Aim of the exercise
Please copy every record below exactly and leave out the pictures.

Extracted entries
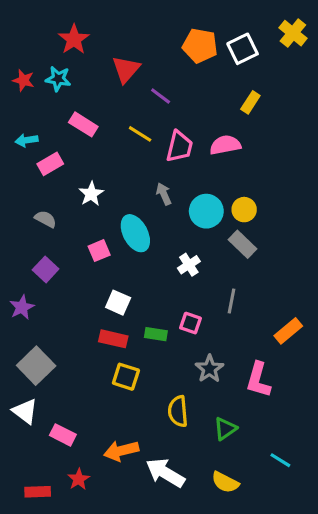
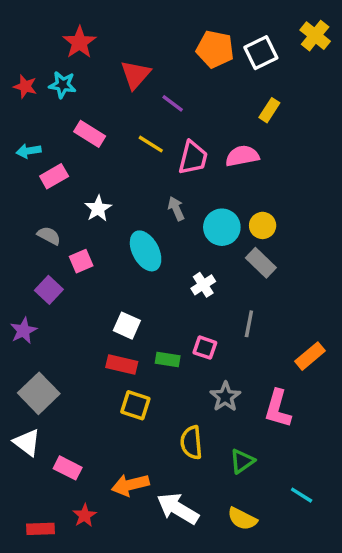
pink square: (99, 251) -> (81, 261), moved

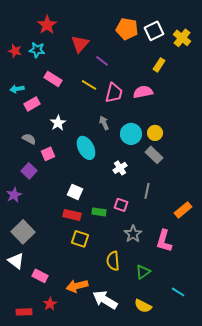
yellow cross: (315, 36) -> (182, 38), moved

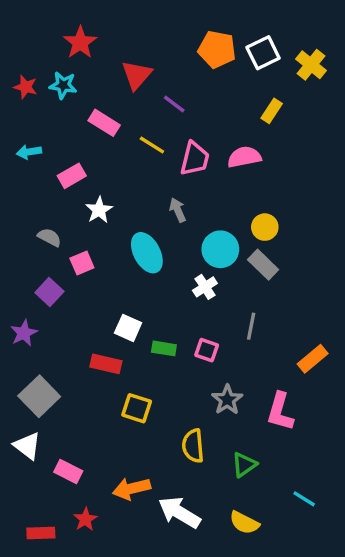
pink rectangle: (53, 79) -> (104, 123), moved
pink rectangle: (32, 104) -> (72, 176), moved
cyan circle: (131, 134) -> (220, 249), moved
green rectangle: (99, 212) -> (164, 348), moved
red rectangle: (72, 215) -> (106, 364), moved

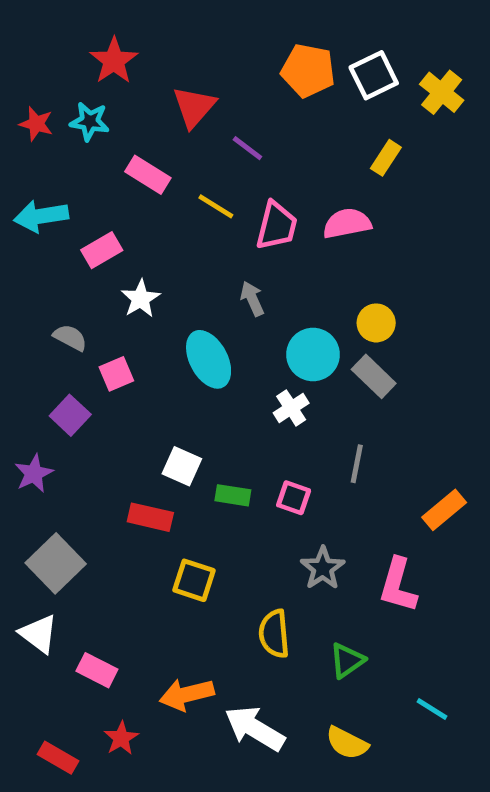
cyan arrow: (29, 152) -> (41, 216), size x1.5
red rectangle: (41, 533) -> (58, 758), turned 32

Reply to the task
pink square: (99, 251) -> (81, 261), moved

yellow cross: (315, 36) -> (182, 38), moved

pink rectangle: (53, 79) -> (104, 123), moved
pink rectangle: (32, 104) -> (72, 176), moved
cyan circle: (131, 134) -> (220, 249), moved
green rectangle: (99, 212) -> (164, 348), moved
red rectangle: (72, 215) -> (106, 364), moved

cyan arrow: (29, 152) -> (41, 216), size x1.5
red rectangle: (41, 533) -> (58, 758), turned 32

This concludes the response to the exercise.